EXERCISE GOAL
Will you write out all the entries below exactly?

MATERIAL TO PROCESS

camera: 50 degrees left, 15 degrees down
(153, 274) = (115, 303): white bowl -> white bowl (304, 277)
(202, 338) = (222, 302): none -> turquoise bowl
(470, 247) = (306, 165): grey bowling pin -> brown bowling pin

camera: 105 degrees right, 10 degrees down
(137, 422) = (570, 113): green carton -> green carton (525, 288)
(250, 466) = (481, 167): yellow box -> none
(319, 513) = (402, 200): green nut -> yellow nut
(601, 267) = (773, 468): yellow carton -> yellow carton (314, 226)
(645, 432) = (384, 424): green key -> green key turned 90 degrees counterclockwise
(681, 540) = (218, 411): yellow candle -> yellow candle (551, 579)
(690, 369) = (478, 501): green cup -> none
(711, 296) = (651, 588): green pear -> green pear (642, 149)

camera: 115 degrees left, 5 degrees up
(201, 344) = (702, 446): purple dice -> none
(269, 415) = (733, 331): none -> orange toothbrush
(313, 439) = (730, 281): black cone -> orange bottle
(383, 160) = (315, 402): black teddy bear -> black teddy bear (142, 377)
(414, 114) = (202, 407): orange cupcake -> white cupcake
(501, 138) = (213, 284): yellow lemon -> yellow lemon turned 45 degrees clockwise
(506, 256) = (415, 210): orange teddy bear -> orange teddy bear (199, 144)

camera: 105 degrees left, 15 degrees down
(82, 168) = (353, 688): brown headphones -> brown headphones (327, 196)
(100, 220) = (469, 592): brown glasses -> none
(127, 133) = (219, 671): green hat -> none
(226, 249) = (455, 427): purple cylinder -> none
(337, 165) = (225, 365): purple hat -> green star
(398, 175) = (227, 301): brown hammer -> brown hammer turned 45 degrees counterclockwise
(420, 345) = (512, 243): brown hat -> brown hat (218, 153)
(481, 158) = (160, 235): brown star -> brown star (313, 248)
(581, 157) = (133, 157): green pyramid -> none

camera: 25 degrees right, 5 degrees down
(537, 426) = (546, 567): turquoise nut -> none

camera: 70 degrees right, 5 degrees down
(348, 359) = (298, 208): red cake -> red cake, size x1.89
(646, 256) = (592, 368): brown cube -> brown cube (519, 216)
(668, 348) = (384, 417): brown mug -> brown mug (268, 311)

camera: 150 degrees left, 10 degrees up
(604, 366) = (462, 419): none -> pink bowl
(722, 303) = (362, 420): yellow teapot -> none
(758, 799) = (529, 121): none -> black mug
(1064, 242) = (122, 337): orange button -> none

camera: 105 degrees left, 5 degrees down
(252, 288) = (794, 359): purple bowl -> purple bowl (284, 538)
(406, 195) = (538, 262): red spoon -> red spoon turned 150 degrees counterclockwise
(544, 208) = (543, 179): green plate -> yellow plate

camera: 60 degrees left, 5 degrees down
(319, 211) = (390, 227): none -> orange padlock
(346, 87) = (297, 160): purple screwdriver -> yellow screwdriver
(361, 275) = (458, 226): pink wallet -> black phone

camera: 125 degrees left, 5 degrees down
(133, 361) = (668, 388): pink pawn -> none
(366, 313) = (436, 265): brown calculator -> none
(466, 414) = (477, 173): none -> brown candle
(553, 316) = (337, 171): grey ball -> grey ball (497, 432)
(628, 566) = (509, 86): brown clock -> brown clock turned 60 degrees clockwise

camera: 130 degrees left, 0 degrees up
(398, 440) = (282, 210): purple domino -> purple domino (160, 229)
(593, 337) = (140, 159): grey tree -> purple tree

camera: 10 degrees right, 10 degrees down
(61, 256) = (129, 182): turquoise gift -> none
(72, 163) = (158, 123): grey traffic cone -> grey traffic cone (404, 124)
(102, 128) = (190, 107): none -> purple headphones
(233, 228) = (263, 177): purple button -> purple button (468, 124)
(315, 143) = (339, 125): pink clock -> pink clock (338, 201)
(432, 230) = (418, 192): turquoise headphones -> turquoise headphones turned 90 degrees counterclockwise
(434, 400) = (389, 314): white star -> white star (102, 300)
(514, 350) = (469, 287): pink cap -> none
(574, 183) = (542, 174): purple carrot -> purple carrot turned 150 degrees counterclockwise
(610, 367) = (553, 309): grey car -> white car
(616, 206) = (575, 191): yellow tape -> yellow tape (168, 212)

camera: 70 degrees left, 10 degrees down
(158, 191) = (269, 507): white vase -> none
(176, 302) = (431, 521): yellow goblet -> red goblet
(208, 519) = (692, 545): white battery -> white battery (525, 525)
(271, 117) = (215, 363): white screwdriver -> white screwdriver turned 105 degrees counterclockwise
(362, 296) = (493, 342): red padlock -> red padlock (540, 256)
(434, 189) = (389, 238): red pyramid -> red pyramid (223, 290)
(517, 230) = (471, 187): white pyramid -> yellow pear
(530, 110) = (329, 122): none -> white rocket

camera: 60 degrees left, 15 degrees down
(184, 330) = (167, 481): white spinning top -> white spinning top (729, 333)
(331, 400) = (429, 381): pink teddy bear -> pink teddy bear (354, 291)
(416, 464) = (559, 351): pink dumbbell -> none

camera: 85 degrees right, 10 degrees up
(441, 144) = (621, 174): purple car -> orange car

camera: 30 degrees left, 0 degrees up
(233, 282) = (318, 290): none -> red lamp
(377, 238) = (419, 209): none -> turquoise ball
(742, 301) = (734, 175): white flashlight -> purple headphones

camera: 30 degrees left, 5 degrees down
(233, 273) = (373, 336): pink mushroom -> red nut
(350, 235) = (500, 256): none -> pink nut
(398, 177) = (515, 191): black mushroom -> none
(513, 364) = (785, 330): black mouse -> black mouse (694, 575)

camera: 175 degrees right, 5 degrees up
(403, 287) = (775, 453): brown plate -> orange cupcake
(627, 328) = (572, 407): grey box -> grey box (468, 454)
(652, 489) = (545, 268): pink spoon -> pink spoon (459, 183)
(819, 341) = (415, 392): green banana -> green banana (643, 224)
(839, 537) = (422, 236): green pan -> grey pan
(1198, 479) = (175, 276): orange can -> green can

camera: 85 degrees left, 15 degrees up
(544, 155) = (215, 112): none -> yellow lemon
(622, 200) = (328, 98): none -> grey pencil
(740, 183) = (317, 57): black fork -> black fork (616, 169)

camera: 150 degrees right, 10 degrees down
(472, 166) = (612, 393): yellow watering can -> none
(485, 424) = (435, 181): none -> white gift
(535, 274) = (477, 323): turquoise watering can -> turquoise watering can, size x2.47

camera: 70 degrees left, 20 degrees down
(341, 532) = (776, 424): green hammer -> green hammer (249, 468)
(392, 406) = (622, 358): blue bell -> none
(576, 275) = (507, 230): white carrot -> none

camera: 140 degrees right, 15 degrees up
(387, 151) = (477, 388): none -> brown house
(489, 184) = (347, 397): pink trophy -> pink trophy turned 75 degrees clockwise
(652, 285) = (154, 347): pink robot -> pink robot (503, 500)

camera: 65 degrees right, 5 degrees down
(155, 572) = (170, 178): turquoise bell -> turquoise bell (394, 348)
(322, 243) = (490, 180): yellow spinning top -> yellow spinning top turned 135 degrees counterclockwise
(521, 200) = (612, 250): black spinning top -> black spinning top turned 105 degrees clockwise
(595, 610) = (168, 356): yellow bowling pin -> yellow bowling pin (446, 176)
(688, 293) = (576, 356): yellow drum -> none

WRITTEN ANSWER
camera: 50 degrees left, 15 degrees down
(153, 274) = (115, 303): white bowl -> white bowl (304, 277)
(202, 338) = (222, 302): none -> turquoise bowl
(470, 247) = (306, 165): grey bowling pin -> brown bowling pin

camera: 105 degrees right, 10 degrees down
(137, 422) = (570, 113): green carton -> green carton (525, 288)
(250, 466) = (481, 167): yellow box -> none
(319, 513) = (402, 200): green nut -> yellow nut
(601, 267) = (773, 468): yellow carton -> yellow carton (314, 226)
(645, 432) = (384, 424): green key -> green key turned 90 degrees counterclockwise
(681, 540) = (218, 411): yellow candle -> yellow candle (551, 579)
(690, 369) = (478, 501): green cup -> none
(711, 296) = (651, 588): green pear -> green pear (642, 149)

camera: 115 degrees left, 5 degrees up
(201, 344) = (702, 446): purple dice -> none
(269, 415) = (733, 331): none -> orange toothbrush
(313, 439) = (730, 281): black cone -> orange bottle
(383, 160) = (315, 402): black teddy bear -> black teddy bear (142, 377)
(414, 114) = (202, 407): orange cupcake -> white cupcake
(501, 138) = (213, 284): yellow lemon -> yellow lemon turned 45 degrees clockwise
(506, 256) = (415, 210): orange teddy bear -> orange teddy bear (199, 144)

camera: 105 degrees left, 15 degrees down
(82, 168) = (353, 688): brown headphones -> brown headphones (327, 196)
(100, 220) = (469, 592): brown glasses -> none
(127, 133) = (219, 671): green hat -> none
(226, 249) = (455, 427): purple cylinder -> none
(337, 165) = (225, 365): purple hat -> green star
(398, 175) = (227, 301): brown hammer -> brown hammer turned 45 degrees counterclockwise
(420, 345) = (512, 243): brown hat -> brown hat (218, 153)
(481, 158) = (160, 235): brown star -> brown star (313, 248)
(581, 157) = (133, 157): green pyramid -> none

camera: 25 degrees right, 5 degrees down
(537, 426) = (546, 567): turquoise nut -> none

camera: 70 degrees right, 5 degrees down
(348, 359) = (298, 208): red cake -> red cake, size x1.89
(646, 256) = (592, 368): brown cube -> brown cube (519, 216)
(668, 348) = (384, 417): brown mug -> brown mug (268, 311)

camera: 150 degrees left, 10 degrees up
(604, 366) = (462, 419): none -> pink bowl
(722, 303) = (362, 420): yellow teapot -> none
(758, 799) = (529, 121): none -> black mug
(1064, 242) = (122, 337): orange button -> none

camera: 105 degrees left, 5 degrees down
(252, 288) = (794, 359): purple bowl -> purple bowl (284, 538)
(406, 195) = (538, 262): red spoon -> red spoon turned 150 degrees counterclockwise
(544, 208) = (543, 179): green plate -> yellow plate

camera: 60 degrees left, 5 degrees down
(319, 211) = (390, 227): none -> orange padlock
(346, 87) = (297, 160): purple screwdriver -> yellow screwdriver
(361, 275) = (458, 226): pink wallet -> black phone

camera: 125 degrees left, 5 degrees down
(133, 361) = (668, 388): pink pawn -> none
(366, 313) = (436, 265): brown calculator -> none
(466, 414) = (477, 173): none -> brown candle
(553, 316) = (337, 171): grey ball -> grey ball (497, 432)
(628, 566) = (509, 86): brown clock -> brown clock turned 60 degrees clockwise

camera: 130 degrees left, 0 degrees up
(398, 440) = (282, 210): purple domino -> purple domino (160, 229)
(593, 337) = (140, 159): grey tree -> purple tree

camera: 10 degrees right, 10 degrees down
(61, 256) = (129, 182): turquoise gift -> none
(72, 163) = (158, 123): grey traffic cone -> grey traffic cone (404, 124)
(102, 128) = (190, 107): none -> purple headphones
(233, 228) = (263, 177): purple button -> purple button (468, 124)
(315, 143) = (339, 125): pink clock -> pink clock (338, 201)
(432, 230) = (418, 192): turquoise headphones -> turquoise headphones turned 90 degrees counterclockwise
(434, 400) = (389, 314): white star -> white star (102, 300)
(514, 350) = (469, 287): pink cap -> none
(574, 183) = (542, 174): purple carrot -> purple carrot turned 150 degrees counterclockwise
(610, 367) = (553, 309): grey car -> white car
(616, 206) = (575, 191): yellow tape -> yellow tape (168, 212)

camera: 70 degrees left, 10 degrees down
(158, 191) = (269, 507): white vase -> none
(176, 302) = (431, 521): yellow goblet -> red goblet
(208, 519) = (692, 545): white battery -> white battery (525, 525)
(271, 117) = (215, 363): white screwdriver -> white screwdriver turned 105 degrees counterclockwise
(362, 296) = (493, 342): red padlock -> red padlock (540, 256)
(434, 189) = (389, 238): red pyramid -> red pyramid (223, 290)
(517, 230) = (471, 187): white pyramid -> yellow pear
(530, 110) = (329, 122): none -> white rocket

camera: 60 degrees left, 15 degrees down
(184, 330) = (167, 481): white spinning top -> white spinning top (729, 333)
(331, 400) = (429, 381): pink teddy bear -> pink teddy bear (354, 291)
(416, 464) = (559, 351): pink dumbbell -> none

camera: 85 degrees right, 10 degrees up
(441, 144) = (621, 174): purple car -> orange car

camera: 30 degrees left, 0 degrees up
(233, 282) = (318, 290): none -> red lamp
(377, 238) = (419, 209): none -> turquoise ball
(742, 301) = (734, 175): white flashlight -> purple headphones

camera: 30 degrees left, 5 degrees down
(233, 273) = (373, 336): pink mushroom -> red nut
(350, 235) = (500, 256): none -> pink nut
(398, 177) = (515, 191): black mushroom -> none
(513, 364) = (785, 330): black mouse -> black mouse (694, 575)

camera: 175 degrees right, 5 degrees up
(403, 287) = (775, 453): brown plate -> orange cupcake
(627, 328) = (572, 407): grey box -> grey box (468, 454)
(652, 489) = (545, 268): pink spoon -> pink spoon (459, 183)
(819, 341) = (415, 392): green banana -> green banana (643, 224)
(839, 537) = (422, 236): green pan -> grey pan
(1198, 479) = (175, 276): orange can -> green can

camera: 85 degrees left, 15 degrees up
(544, 155) = (215, 112): none -> yellow lemon
(622, 200) = (328, 98): none -> grey pencil
(740, 183) = (317, 57): black fork -> black fork (616, 169)

camera: 150 degrees right, 10 degrees down
(472, 166) = (612, 393): yellow watering can -> none
(485, 424) = (435, 181): none -> white gift
(535, 274) = (477, 323): turquoise watering can -> turquoise watering can, size x2.47

camera: 70 degrees left, 20 degrees down
(341, 532) = (776, 424): green hammer -> green hammer (249, 468)
(392, 406) = (622, 358): blue bell -> none
(576, 275) = (507, 230): white carrot -> none

camera: 140 degrees right, 15 degrees up
(387, 151) = (477, 388): none -> brown house
(489, 184) = (347, 397): pink trophy -> pink trophy turned 75 degrees clockwise
(652, 285) = (154, 347): pink robot -> pink robot (503, 500)

camera: 65 degrees right, 5 degrees down
(155, 572) = (170, 178): turquoise bell -> turquoise bell (394, 348)
(322, 243) = (490, 180): yellow spinning top -> yellow spinning top turned 135 degrees counterclockwise
(521, 200) = (612, 250): black spinning top -> black spinning top turned 105 degrees clockwise
(595, 610) = (168, 356): yellow bowling pin -> yellow bowling pin (446, 176)
(688, 293) = (576, 356): yellow drum -> none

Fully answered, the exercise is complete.